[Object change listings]
■ ■ ■ ■

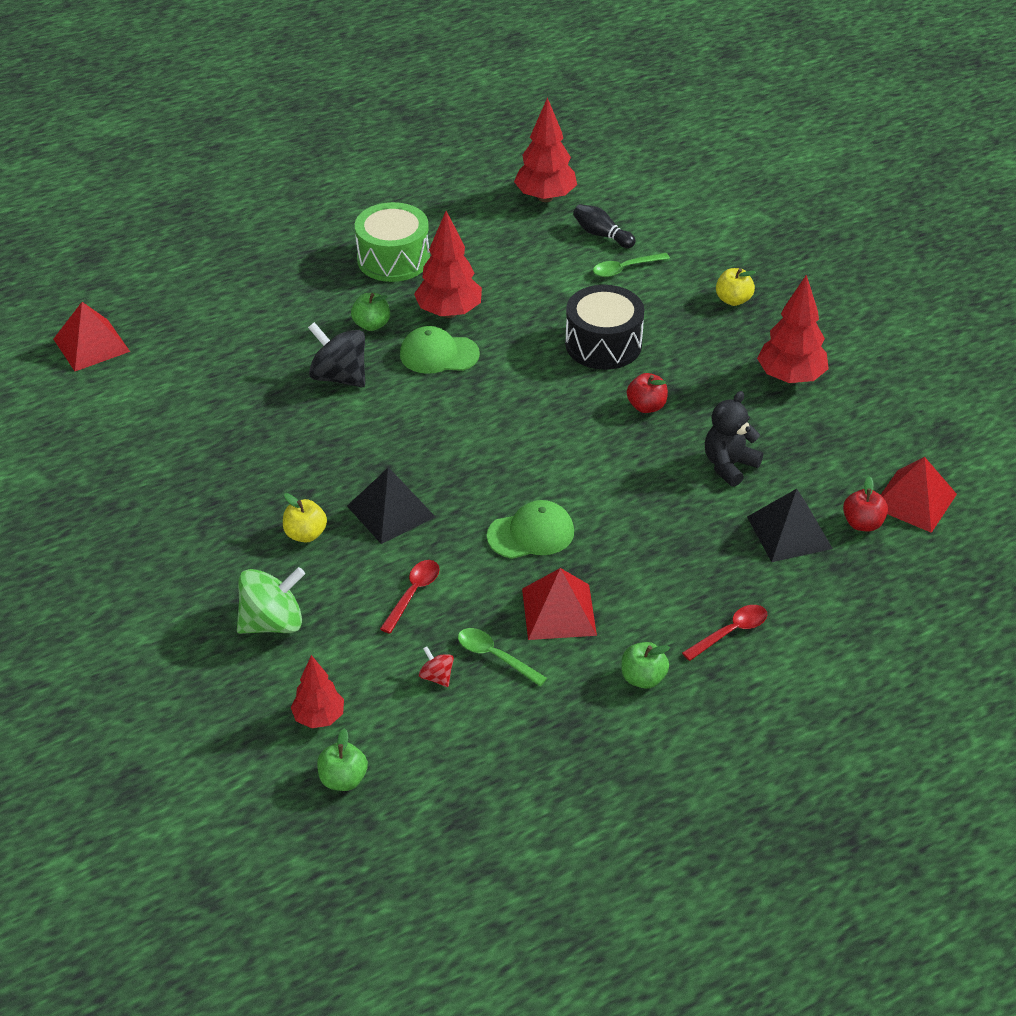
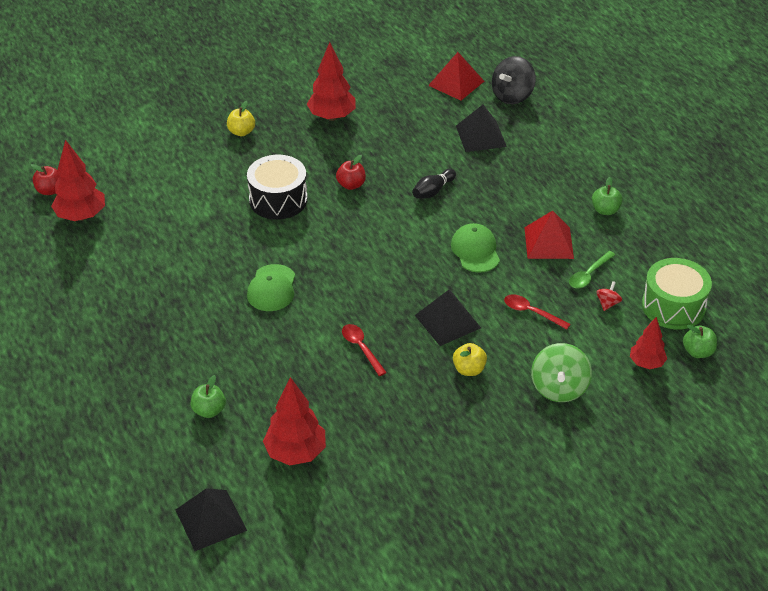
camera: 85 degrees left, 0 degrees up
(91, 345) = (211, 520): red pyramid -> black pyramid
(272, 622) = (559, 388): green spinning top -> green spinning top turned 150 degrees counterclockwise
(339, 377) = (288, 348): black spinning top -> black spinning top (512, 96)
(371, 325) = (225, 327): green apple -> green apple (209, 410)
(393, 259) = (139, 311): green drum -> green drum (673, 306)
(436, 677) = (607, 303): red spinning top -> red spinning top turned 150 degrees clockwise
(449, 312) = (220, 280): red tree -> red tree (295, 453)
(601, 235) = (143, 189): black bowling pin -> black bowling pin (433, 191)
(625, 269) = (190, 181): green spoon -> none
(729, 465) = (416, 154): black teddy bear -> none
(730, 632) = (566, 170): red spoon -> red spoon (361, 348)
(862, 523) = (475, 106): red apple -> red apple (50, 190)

■ ■ ■ ■

* **Activity**: Exclude the images and reproduce the remaining data exactly.

* **Result**:
camera: 85 degrees left, 0 degrees up
(91, 345) = (211, 520): red pyramid -> black pyramid
(272, 622) = (559, 388): green spinning top -> green spinning top turned 150 degrees counterclockwise
(339, 377) = (288, 348): black spinning top -> black spinning top (512, 96)
(371, 325) = (225, 327): green apple -> green apple (209, 410)
(393, 259) = (139, 311): green drum -> green drum (673, 306)
(436, 677) = (607, 303): red spinning top -> red spinning top turned 150 degrees clockwise
(449, 312) = (220, 280): red tree -> red tree (295, 453)
(601, 235) = (143, 189): black bowling pin -> black bowling pin (433, 191)
(625, 269) = (190, 181): green spoon -> none
(729, 465) = (416, 154): black teddy bear -> none
(730, 632) = (566, 170): red spoon -> red spoon (361, 348)
(862, 523) = (475, 106): red apple -> red apple (50, 190)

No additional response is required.